╭─ Input data

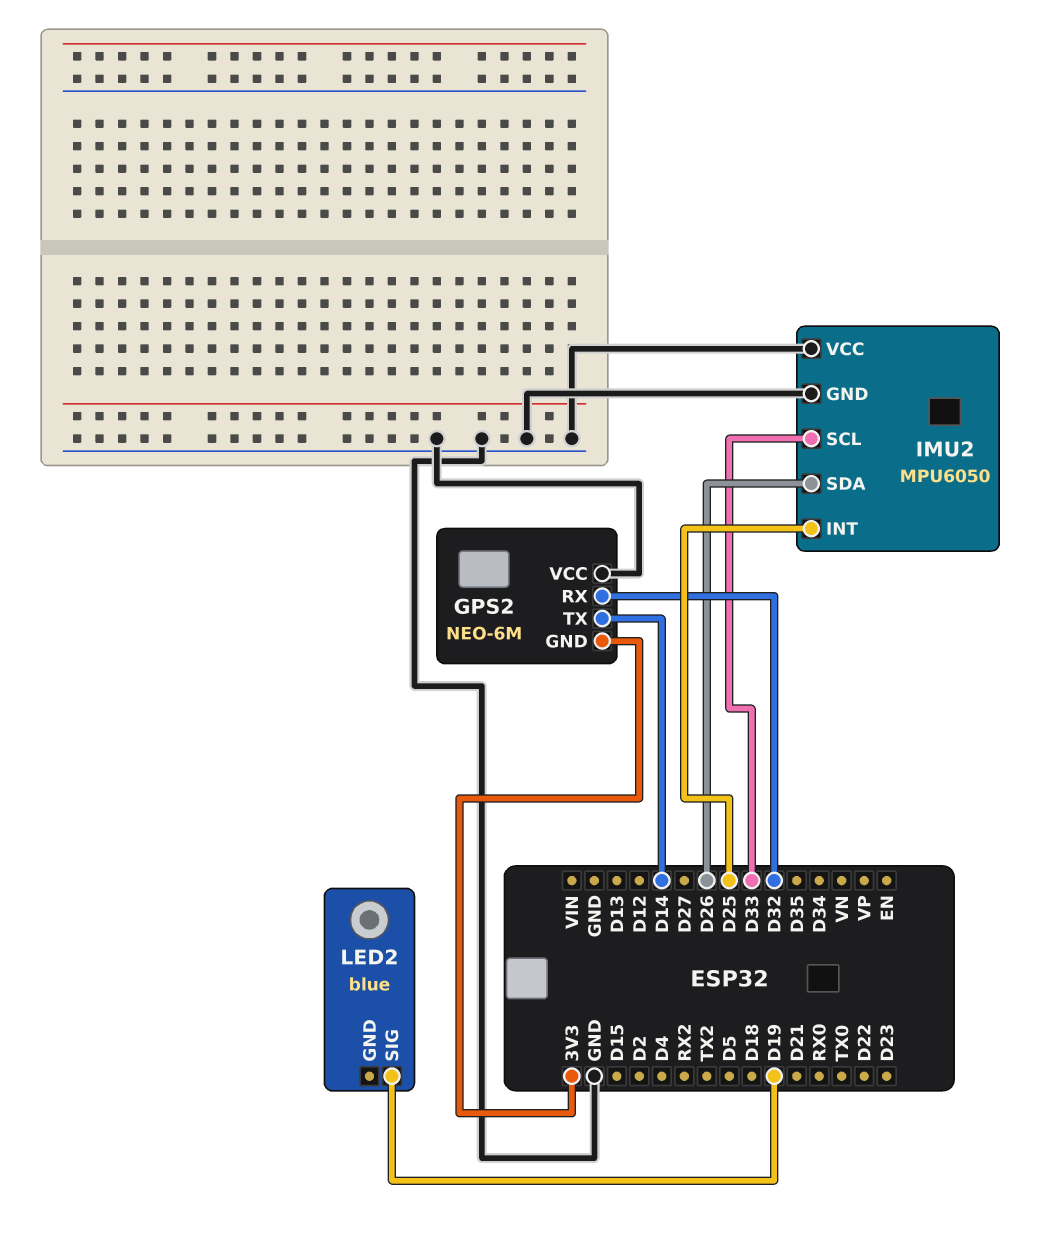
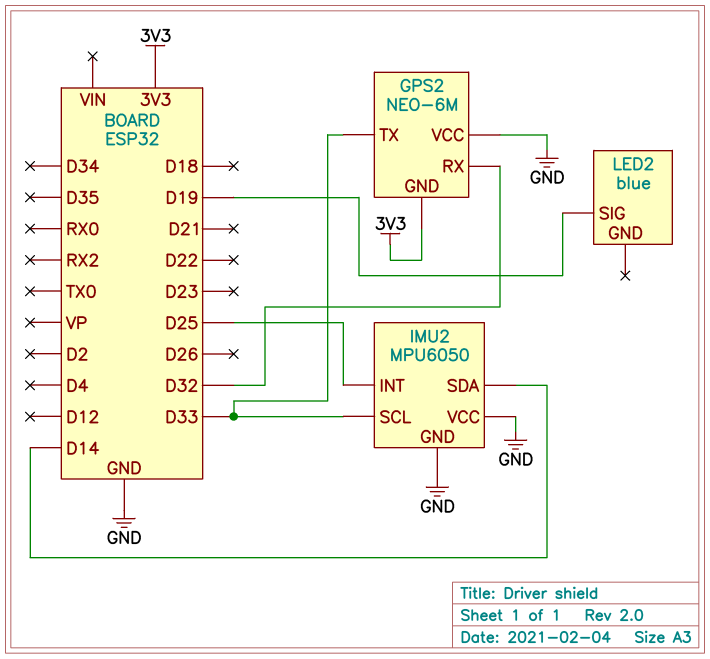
GPS2 pin TX: D14 -> D33
IMU2 pin SDA: D26 -> D14

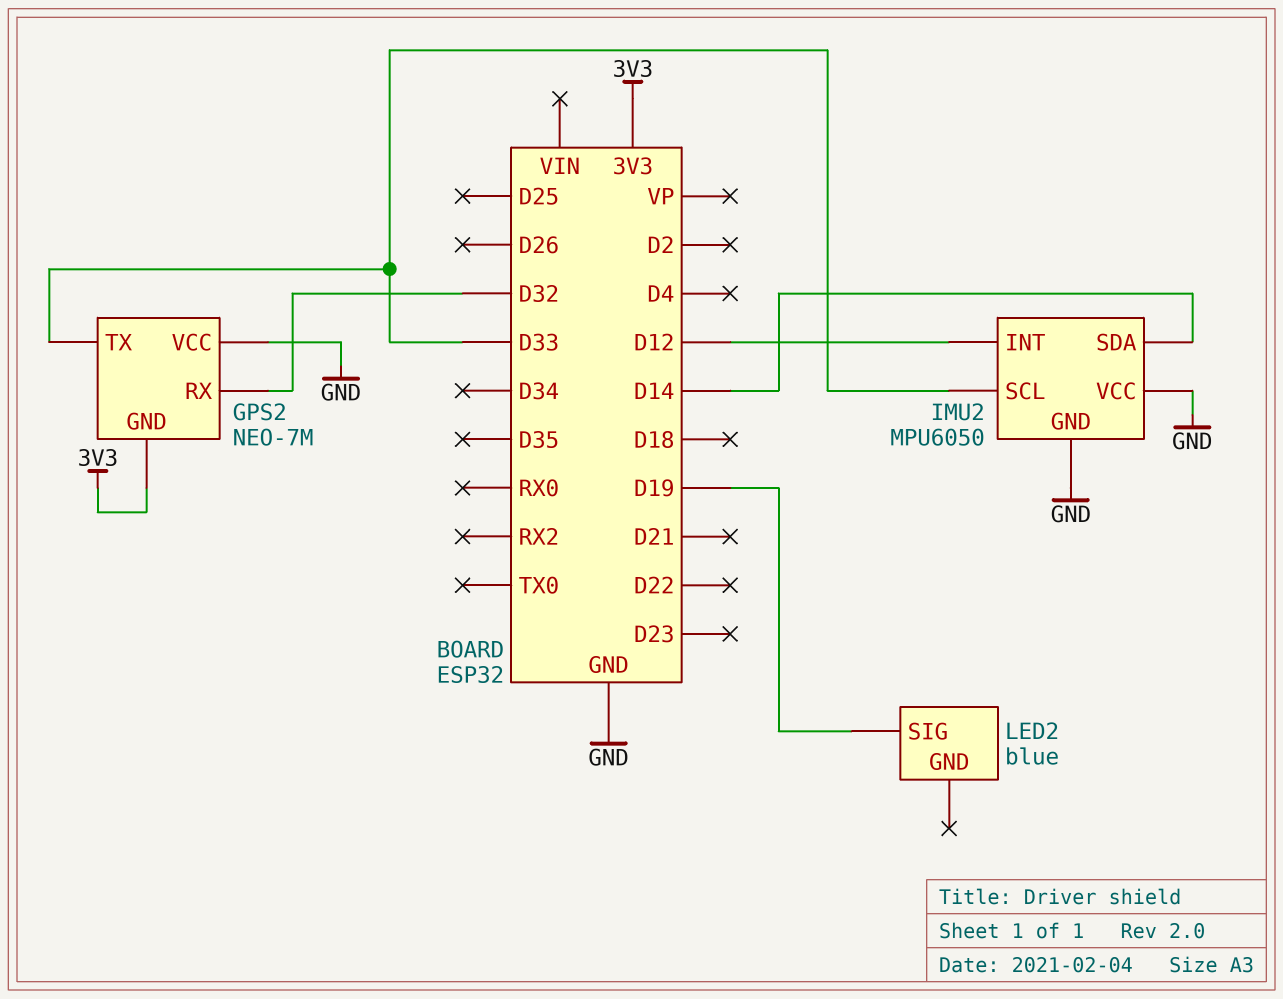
GPS2: NEO-6M -> NEO-7M
IMU2 pin INT: D25 -> D12

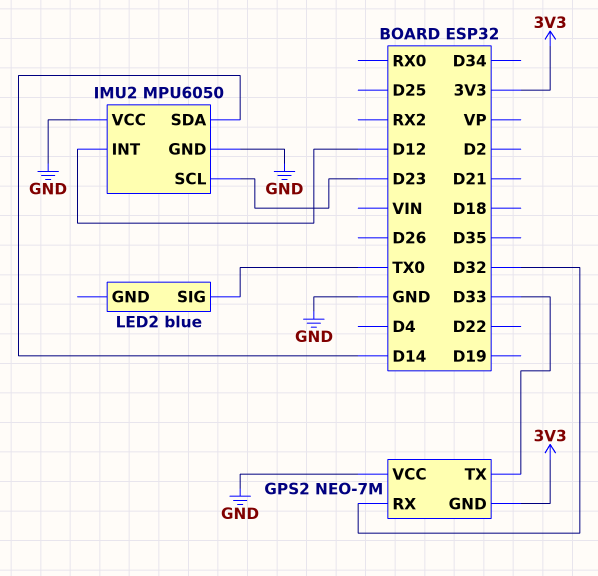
IMU2 pin SCL: D33 -> D23
LED2 pin SIG: D19 -> TX0

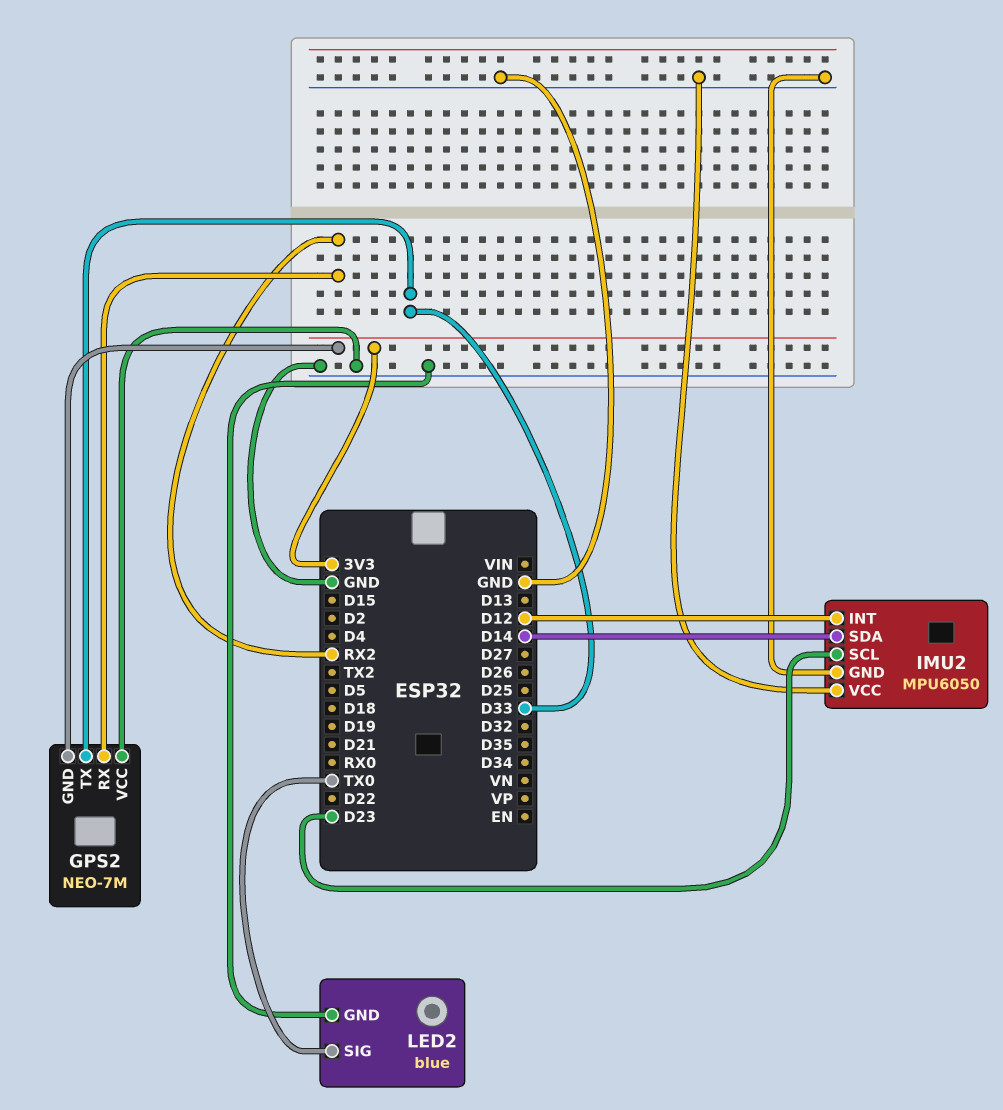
GPS2 pin RX: D32 -> RX2
LED2 pin GND: none -> GND

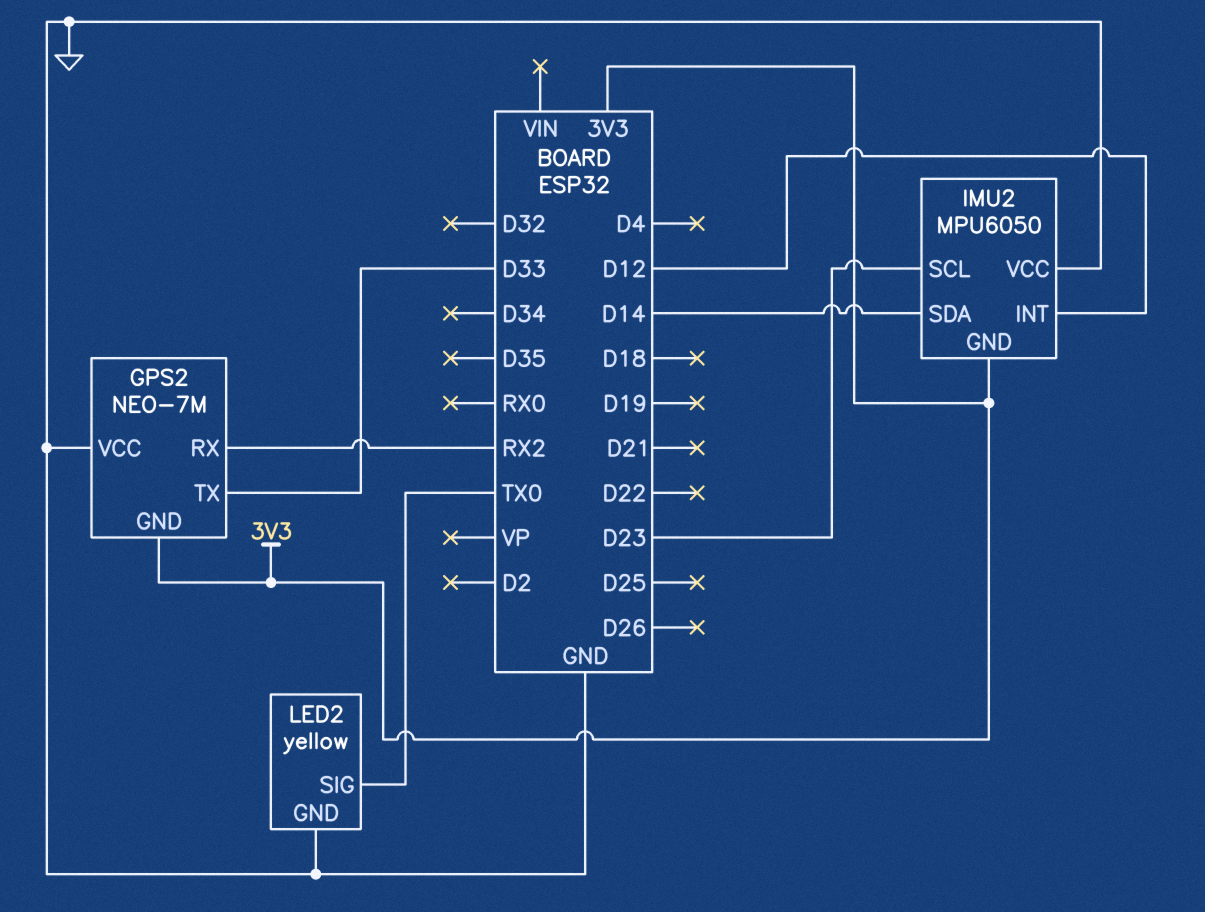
IMU2 pin GND: GND -> 3V3
LED2: blue -> yellow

╰─

Wherever a picture appears, omit it; copy the rest of the data exactly.

GPS2 pin TX: D14 -> D33
IMU2 pin SDA: D26 -> D14

GPS2: NEO-6M -> NEO-7M
IMU2 pin INT: D25 -> D12

IMU2 pin SCL: D33 -> D23
LED2 pin SIG: D19 -> TX0

GPS2 pin RX: D32 -> RX2
LED2 pin GND: none -> GND

IMU2 pin GND: GND -> 3V3
LED2: blue -> yellow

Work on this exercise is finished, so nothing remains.